EXERCISE — Within the data that follows, tally every line containing "brown". Provide only the tally.
PROVIDED DATA below:
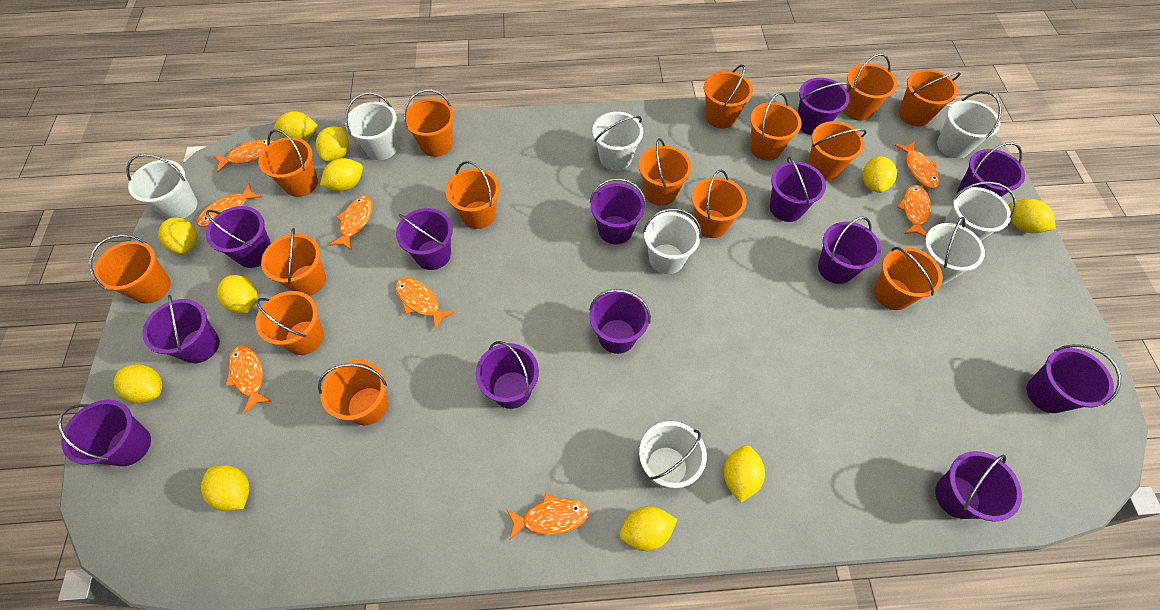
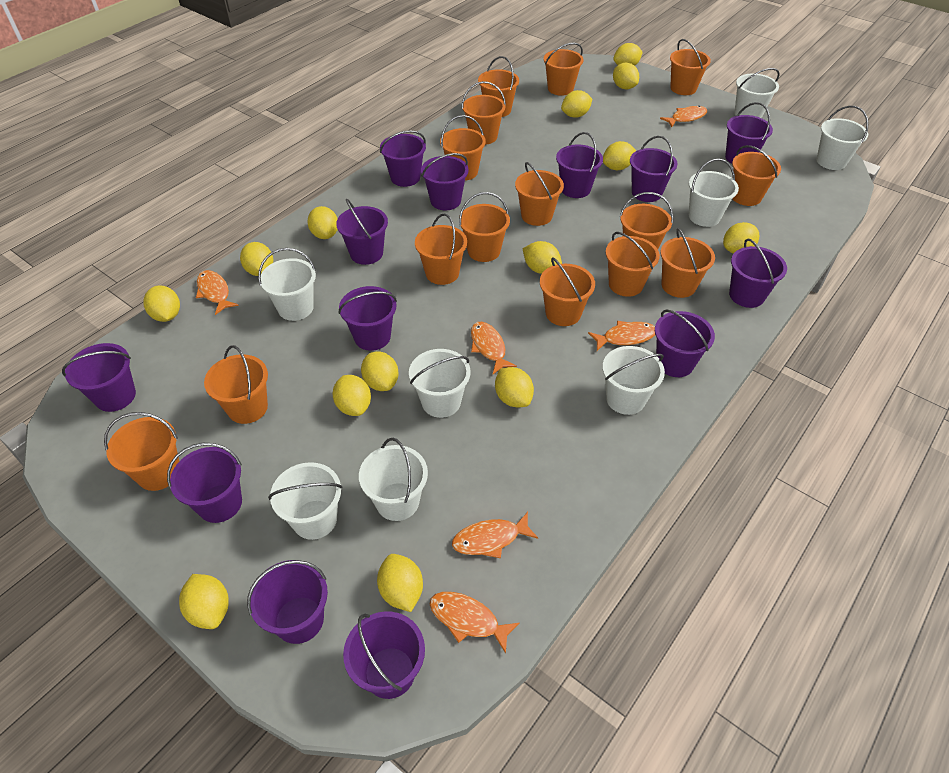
orange fish: 8 -> 6
yellow lemon: 11 -> 14

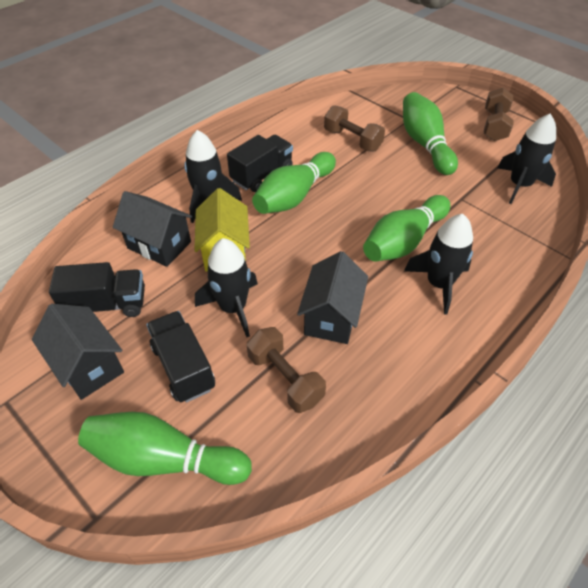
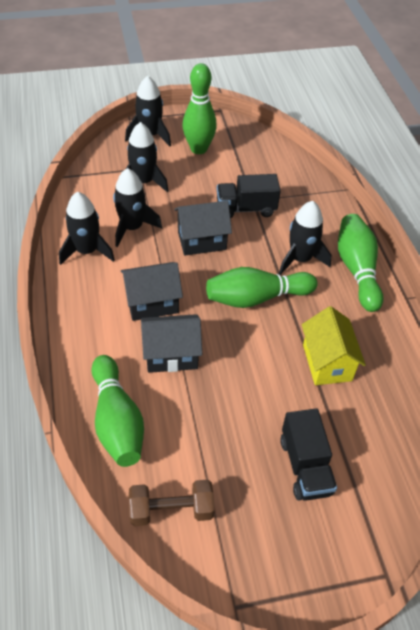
black rocket: 4 -> 5
black truck: 3 -> 2
brown dumbbell: 3 -> 1

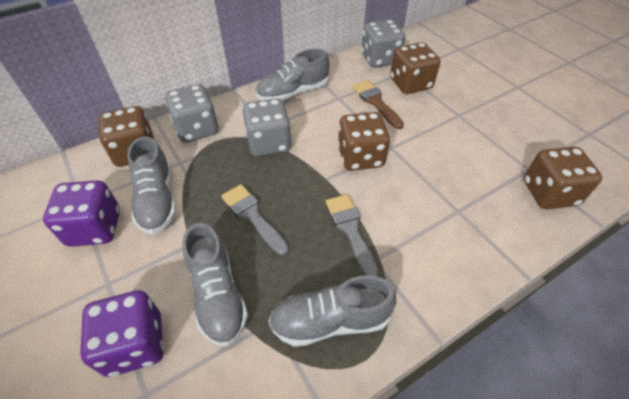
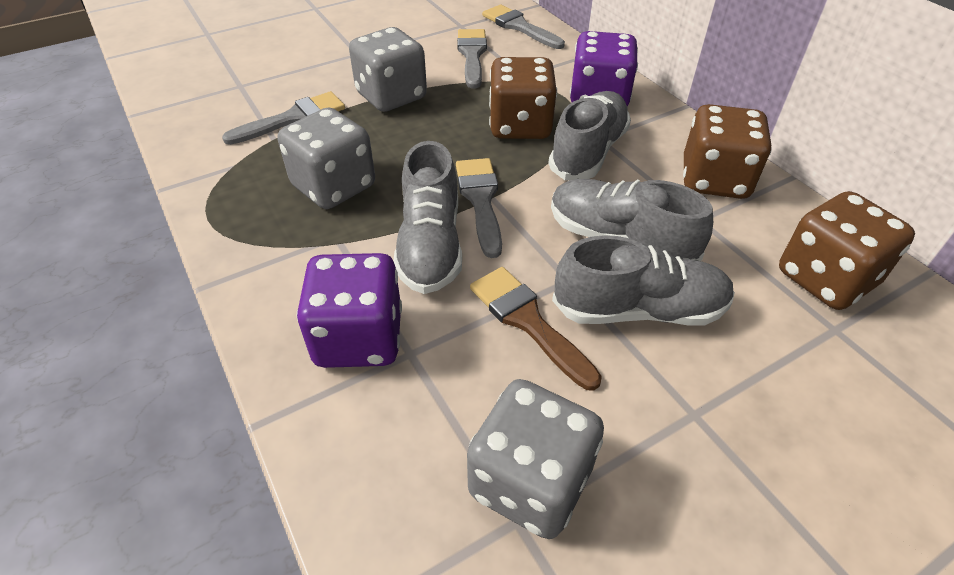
brown dice: 4 -> 3
grey brush: 2 -> 4

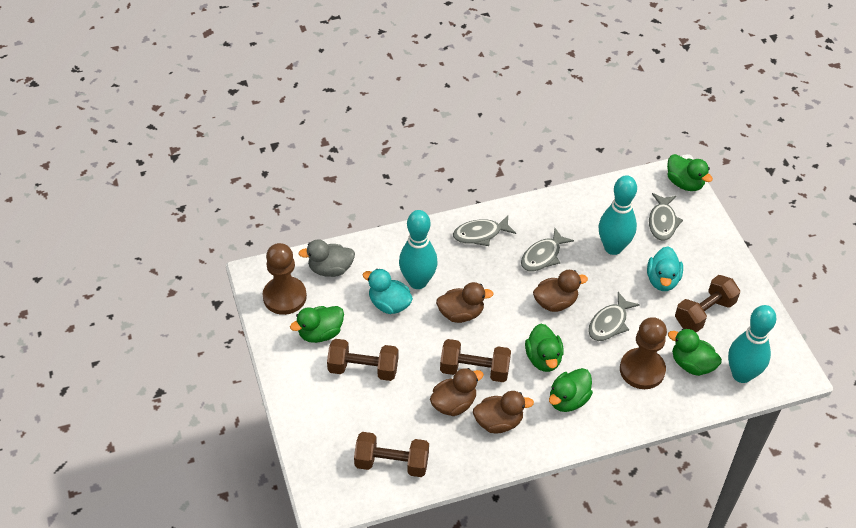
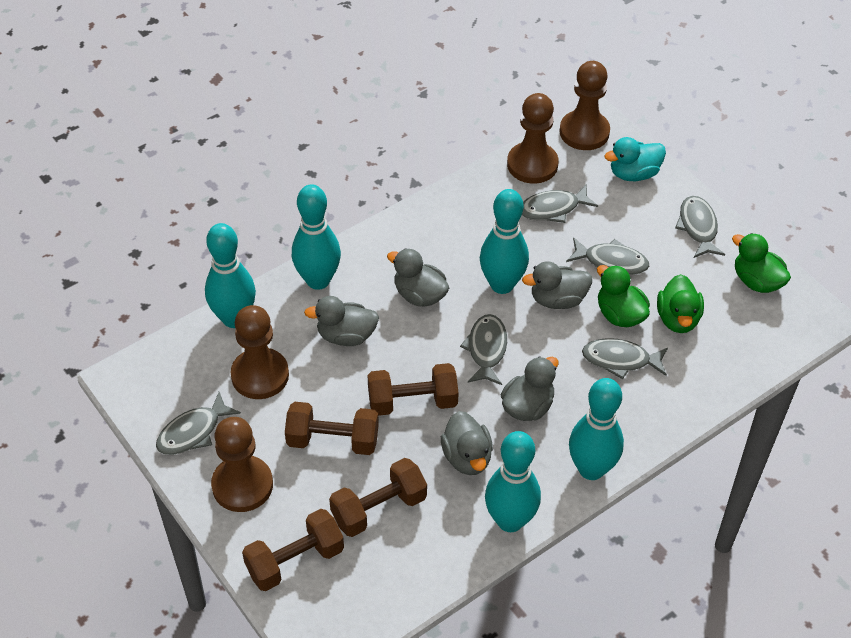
brown duck: 4 -> 0
brown pawn: 2 -> 4
green duck: 5 -> 3
grey duck: 1 -> 5
grey fish: 4 -> 6
turquoise bowling pin: 3 -> 5
turquoise duck: 2 -> 1

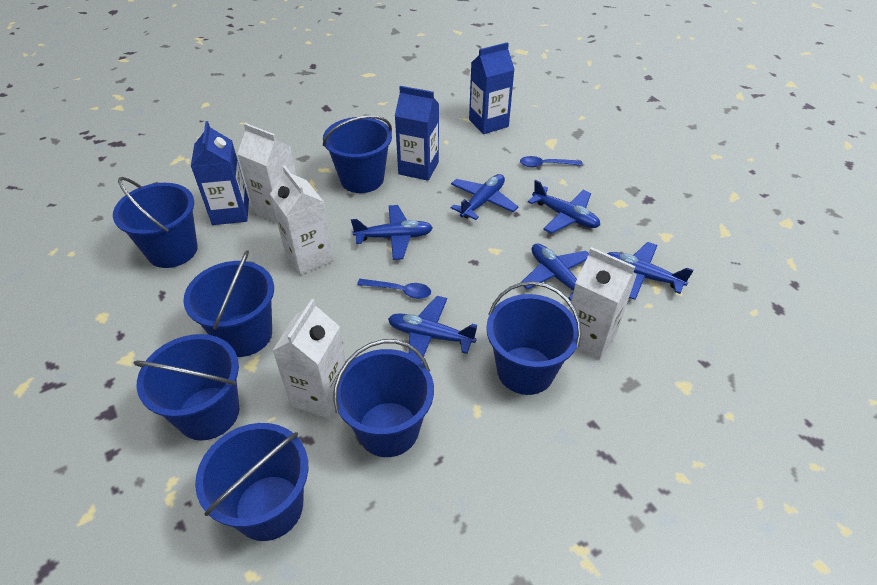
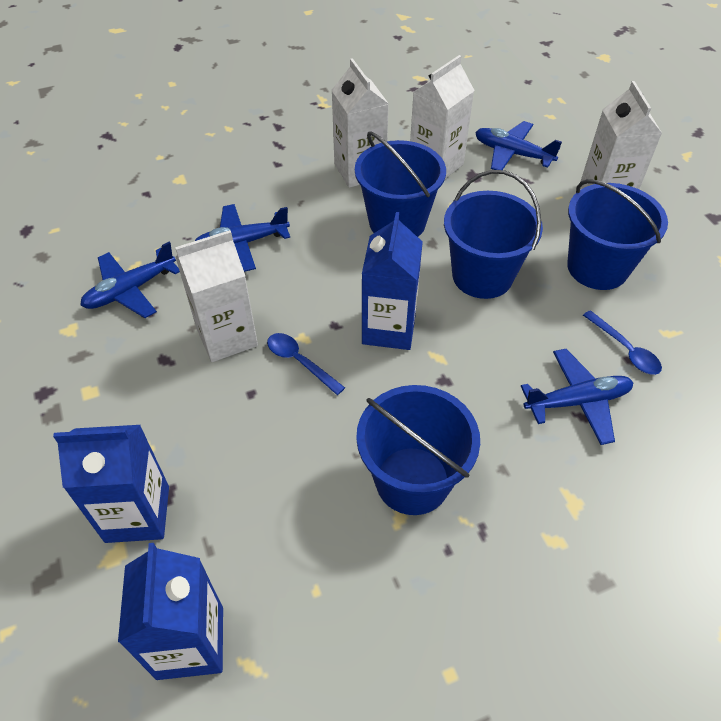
blue bucket: 7 -> 4
blue plane: 6 -> 4

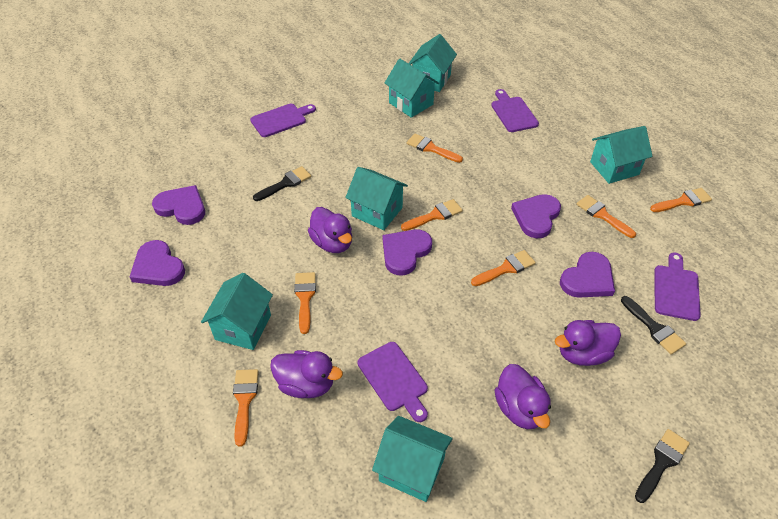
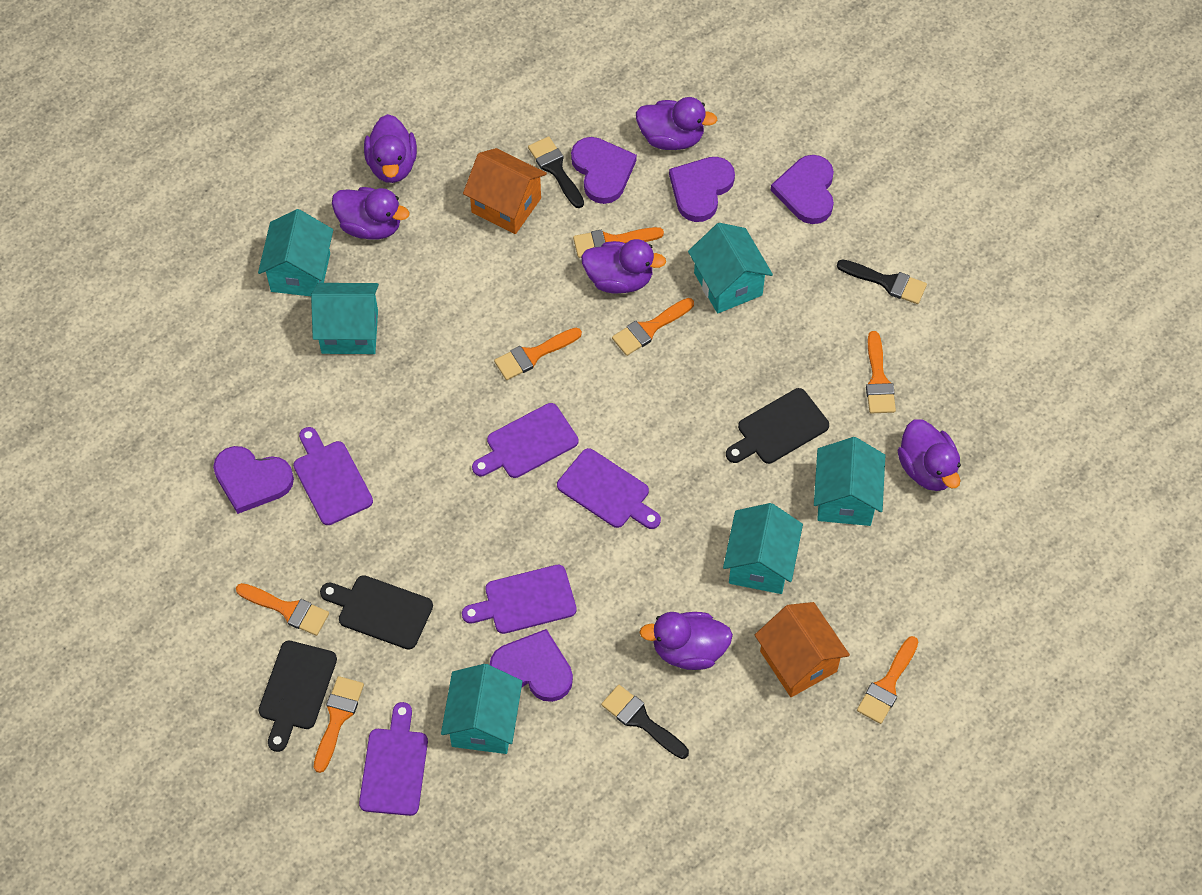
black cutting board: 0 -> 3
orange house: 0 -> 2
purple cutting board: 4 -> 5
purple duck: 4 -> 6

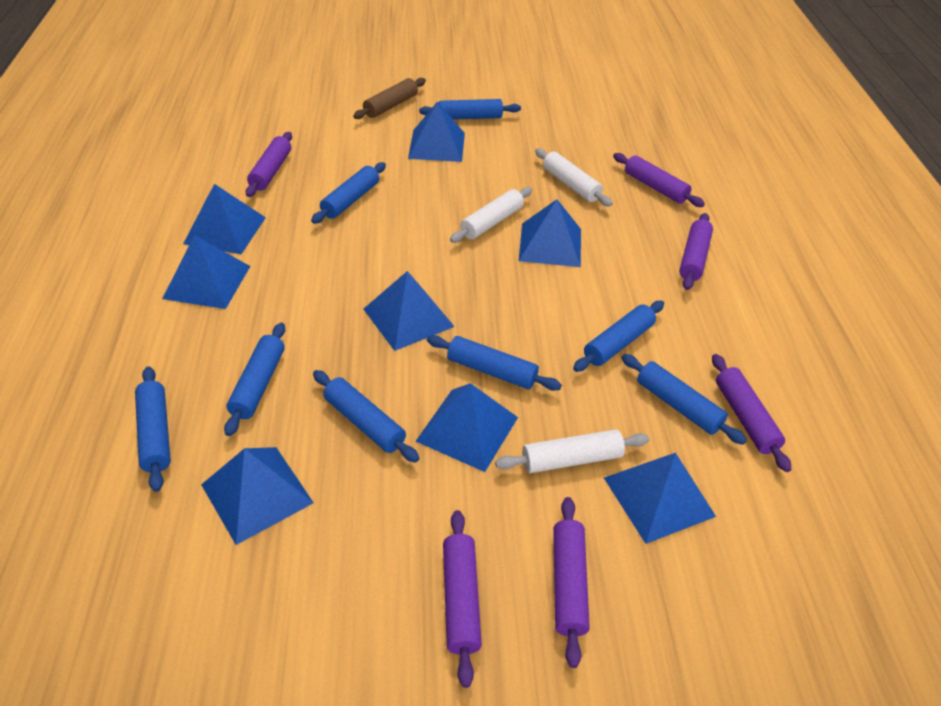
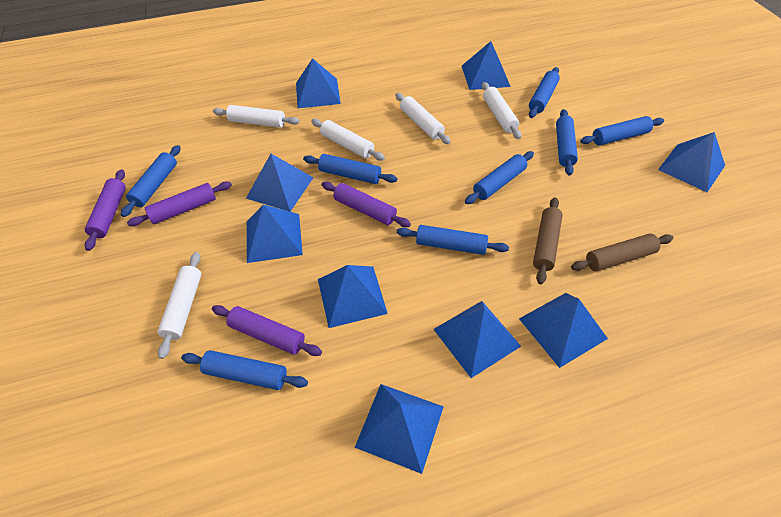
blue pyramid: 8 -> 9
brown rolling pin: 1 -> 2
purple rolling pin: 6 -> 4
white rolling pin: 3 -> 5

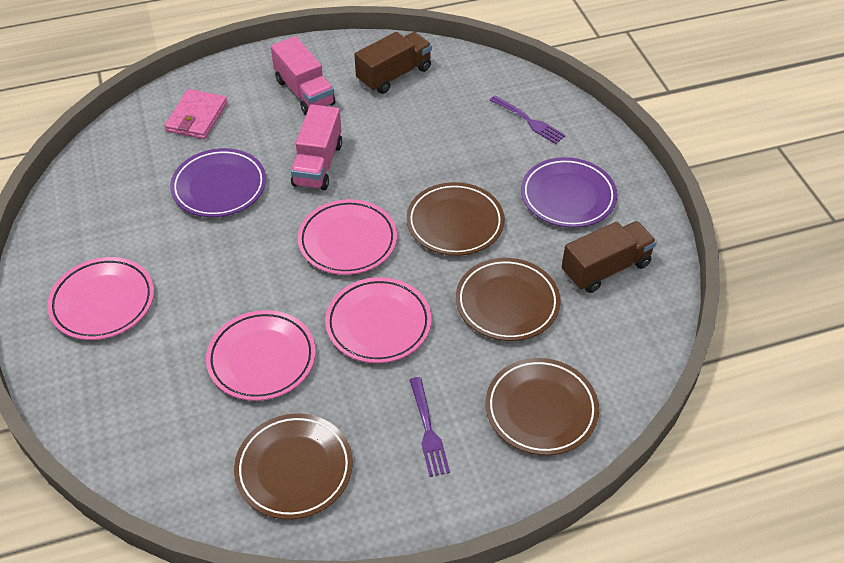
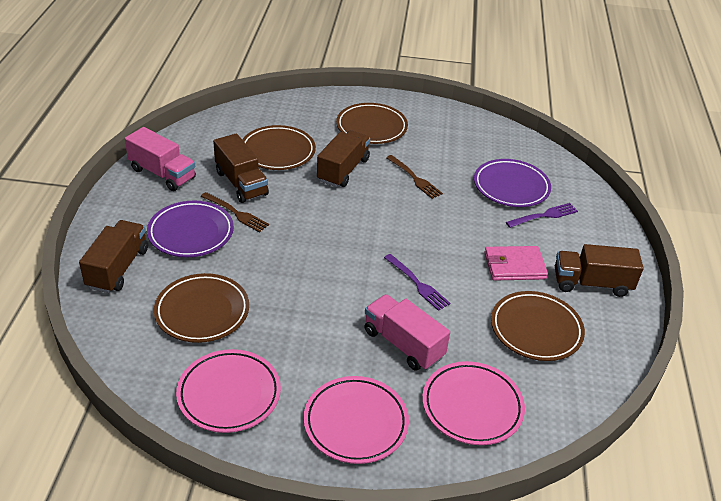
brown fork: 0 -> 2
brown truck: 2 -> 4
pink plate: 4 -> 3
End of PROVIDED DATA.
WRITTEN SOLUTION — 7